> [What is expected]: Once you reach the line containing "green gift: 3 -> 0" in the entries below, write out that line and each one after it down to the line containing "yellow carrot: 2 -> 0", exactly and with nothing added.

> [Data for processing]:
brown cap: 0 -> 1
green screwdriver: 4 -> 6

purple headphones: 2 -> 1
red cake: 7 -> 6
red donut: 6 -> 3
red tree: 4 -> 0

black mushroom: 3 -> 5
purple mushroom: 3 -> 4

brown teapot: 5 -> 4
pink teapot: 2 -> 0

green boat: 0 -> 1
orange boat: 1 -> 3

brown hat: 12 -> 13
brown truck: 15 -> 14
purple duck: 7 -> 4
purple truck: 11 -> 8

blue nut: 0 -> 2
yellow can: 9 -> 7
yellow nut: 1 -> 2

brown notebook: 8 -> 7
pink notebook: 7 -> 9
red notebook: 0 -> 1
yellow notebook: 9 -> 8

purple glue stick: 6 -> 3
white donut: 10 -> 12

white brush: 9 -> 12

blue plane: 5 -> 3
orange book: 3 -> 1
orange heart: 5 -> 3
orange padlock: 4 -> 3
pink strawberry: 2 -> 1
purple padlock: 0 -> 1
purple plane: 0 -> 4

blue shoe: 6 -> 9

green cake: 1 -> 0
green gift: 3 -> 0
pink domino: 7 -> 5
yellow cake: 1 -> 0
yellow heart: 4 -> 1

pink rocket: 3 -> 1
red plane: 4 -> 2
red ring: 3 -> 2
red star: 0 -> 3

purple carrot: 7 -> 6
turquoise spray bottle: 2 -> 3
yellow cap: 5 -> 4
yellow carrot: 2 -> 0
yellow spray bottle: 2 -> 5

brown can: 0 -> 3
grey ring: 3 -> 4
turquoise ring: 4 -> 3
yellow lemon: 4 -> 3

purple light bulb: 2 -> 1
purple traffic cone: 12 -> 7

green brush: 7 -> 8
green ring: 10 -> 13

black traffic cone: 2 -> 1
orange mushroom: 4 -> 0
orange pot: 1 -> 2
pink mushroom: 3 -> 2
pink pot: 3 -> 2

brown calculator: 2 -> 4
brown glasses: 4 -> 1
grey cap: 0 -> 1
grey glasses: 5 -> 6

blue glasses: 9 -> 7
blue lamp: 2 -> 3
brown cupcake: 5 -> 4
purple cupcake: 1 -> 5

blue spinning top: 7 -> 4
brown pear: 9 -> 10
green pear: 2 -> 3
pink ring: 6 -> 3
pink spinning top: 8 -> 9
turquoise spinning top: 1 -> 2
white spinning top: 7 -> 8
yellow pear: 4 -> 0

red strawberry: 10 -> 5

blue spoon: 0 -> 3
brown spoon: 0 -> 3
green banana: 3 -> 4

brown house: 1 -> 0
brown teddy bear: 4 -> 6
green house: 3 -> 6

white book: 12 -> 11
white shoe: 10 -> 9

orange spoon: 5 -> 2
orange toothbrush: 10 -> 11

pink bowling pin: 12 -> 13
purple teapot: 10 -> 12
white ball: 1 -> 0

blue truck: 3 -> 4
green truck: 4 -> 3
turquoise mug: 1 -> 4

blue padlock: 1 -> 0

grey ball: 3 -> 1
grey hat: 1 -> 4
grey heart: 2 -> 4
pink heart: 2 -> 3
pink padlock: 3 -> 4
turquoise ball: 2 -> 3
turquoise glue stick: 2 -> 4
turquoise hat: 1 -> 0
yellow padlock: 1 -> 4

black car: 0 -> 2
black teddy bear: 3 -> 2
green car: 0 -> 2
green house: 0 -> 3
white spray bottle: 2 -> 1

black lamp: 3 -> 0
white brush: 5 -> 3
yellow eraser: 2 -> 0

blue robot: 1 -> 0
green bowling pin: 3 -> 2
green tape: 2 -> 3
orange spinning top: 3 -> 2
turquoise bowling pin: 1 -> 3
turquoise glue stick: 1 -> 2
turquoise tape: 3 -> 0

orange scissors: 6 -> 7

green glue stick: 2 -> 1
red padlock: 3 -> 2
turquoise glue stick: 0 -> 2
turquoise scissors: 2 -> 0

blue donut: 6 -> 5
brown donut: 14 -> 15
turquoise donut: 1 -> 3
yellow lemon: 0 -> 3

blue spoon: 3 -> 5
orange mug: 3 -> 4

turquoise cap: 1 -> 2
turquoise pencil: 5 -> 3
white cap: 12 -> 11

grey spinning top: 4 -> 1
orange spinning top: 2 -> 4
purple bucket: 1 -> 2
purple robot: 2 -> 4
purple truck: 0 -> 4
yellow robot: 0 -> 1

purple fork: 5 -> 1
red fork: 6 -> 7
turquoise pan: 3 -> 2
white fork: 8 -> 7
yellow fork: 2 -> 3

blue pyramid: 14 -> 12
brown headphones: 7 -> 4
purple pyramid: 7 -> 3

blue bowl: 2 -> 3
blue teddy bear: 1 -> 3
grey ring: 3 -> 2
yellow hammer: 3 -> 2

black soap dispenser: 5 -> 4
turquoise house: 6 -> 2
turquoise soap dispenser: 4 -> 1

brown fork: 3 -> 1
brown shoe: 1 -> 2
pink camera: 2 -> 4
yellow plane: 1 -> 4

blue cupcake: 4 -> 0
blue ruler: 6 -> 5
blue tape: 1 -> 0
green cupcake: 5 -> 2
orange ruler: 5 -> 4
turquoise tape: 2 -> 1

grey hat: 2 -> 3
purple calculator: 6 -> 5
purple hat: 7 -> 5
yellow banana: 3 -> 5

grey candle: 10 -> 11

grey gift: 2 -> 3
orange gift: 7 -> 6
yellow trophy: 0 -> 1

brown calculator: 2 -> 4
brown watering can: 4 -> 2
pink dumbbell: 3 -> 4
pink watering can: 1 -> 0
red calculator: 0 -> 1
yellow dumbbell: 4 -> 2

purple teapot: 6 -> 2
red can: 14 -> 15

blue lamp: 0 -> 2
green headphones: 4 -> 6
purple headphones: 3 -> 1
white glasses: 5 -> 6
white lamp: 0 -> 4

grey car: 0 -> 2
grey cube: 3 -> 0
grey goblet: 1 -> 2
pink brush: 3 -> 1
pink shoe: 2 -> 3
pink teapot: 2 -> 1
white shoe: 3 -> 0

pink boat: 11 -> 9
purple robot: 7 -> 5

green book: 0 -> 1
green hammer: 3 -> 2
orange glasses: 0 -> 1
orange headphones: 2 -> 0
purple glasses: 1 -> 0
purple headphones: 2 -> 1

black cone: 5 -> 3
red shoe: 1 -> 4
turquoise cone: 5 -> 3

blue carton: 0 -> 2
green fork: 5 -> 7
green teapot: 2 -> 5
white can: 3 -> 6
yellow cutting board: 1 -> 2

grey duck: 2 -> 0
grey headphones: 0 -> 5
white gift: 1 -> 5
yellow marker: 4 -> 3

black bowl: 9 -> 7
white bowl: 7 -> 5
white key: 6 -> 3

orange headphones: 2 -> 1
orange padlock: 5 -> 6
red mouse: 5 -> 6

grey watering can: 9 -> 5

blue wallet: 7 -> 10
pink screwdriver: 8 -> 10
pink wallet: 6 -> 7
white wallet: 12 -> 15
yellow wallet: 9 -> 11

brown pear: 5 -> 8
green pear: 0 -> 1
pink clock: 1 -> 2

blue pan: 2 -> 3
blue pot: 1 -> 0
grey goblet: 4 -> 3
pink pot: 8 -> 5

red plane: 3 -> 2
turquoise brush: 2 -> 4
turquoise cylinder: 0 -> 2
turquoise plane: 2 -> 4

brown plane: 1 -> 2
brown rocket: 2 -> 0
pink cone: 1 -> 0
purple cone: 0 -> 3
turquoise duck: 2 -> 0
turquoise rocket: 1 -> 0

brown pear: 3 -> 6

> [Result of the exercise]:
green gift: 3 -> 0
pink domino: 7 -> 5
yellow cake: 1 -> 0
yellow heart: 4 -> 1

pink rocket: 3 -> 1
red plane: 4 -> 2
red ring: 3 -> 2
red star: 0 -> 3

purple carrot: 7 -> 6
turquoise spray bottle: 2 -> 3
yellow cap: 5 -> 4
yellow carrot: 2 -> 0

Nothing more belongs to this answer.